(Extracted data entries)
- Opening Delimiter -
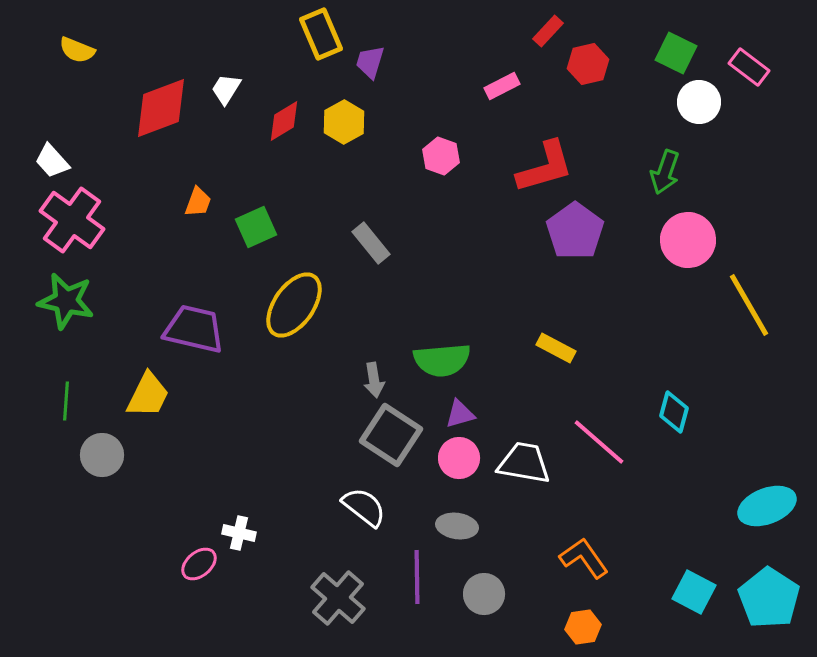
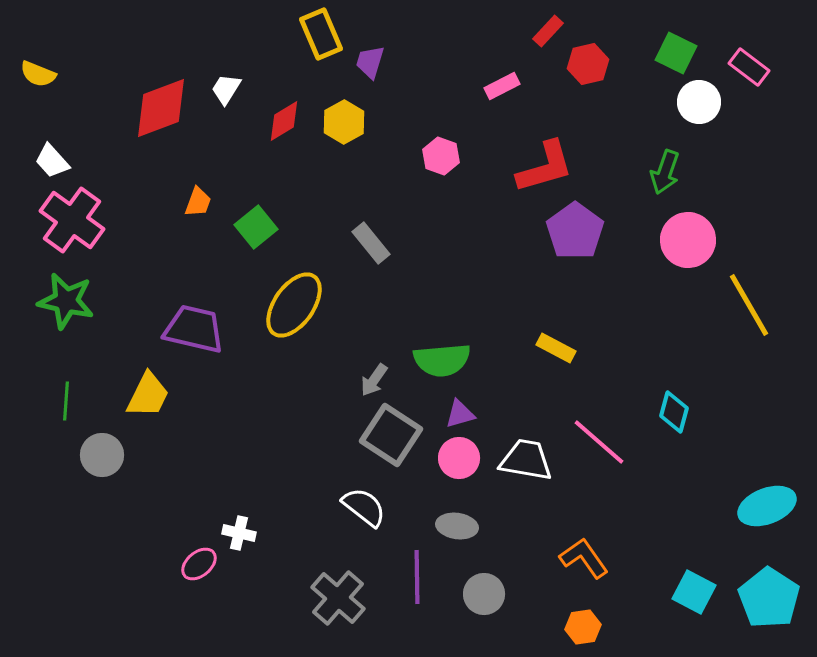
yellow semicircle at (77, 50): moved 39 px left, 24 px down
green square at (256, 227): rotated 15 degrees counterclockwise
gray arrow at (374, 380): rotated 44 degrees clockwise
white trapezoid at (524, 463): moved 2 px right, 3 px up
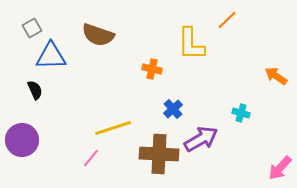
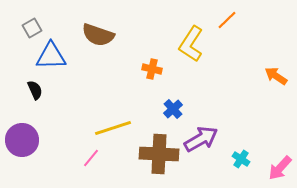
yellow L-shape: rotated 33 degrees clockwise
cyan cross: moved 46 px down; rotated 18 degrees clockwise
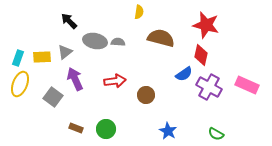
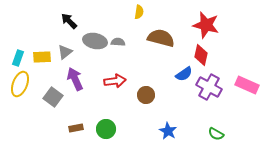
brown rectangle: rotated 32 degrees counterclockwise
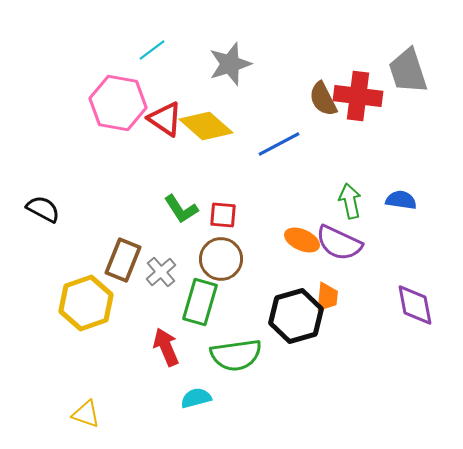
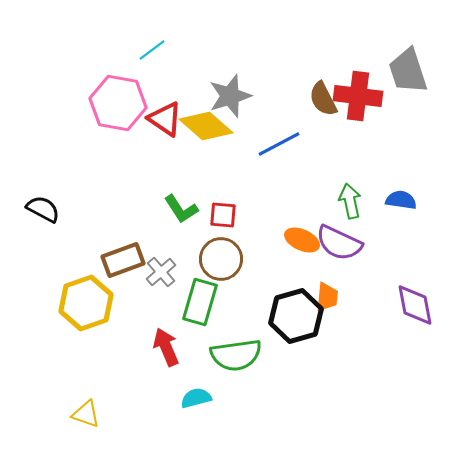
gray star: moved 32 px down
brown rectangle: rotated 48 degrees clockwise
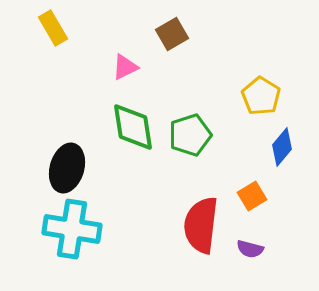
- Closing Delimiter -
» **Work item**
Identify each line in the records above containing the word "moved"; copy those lines.

» **Answer section**
yellow semicircle at (77, 50): moved 39 px left, 24 px down
white trapezoid at (524, 463): moved 2 px right, 3 px up
cyan cross: moved 46 px down; rotated 18 degrees clockwise
gray star: moved 32 px down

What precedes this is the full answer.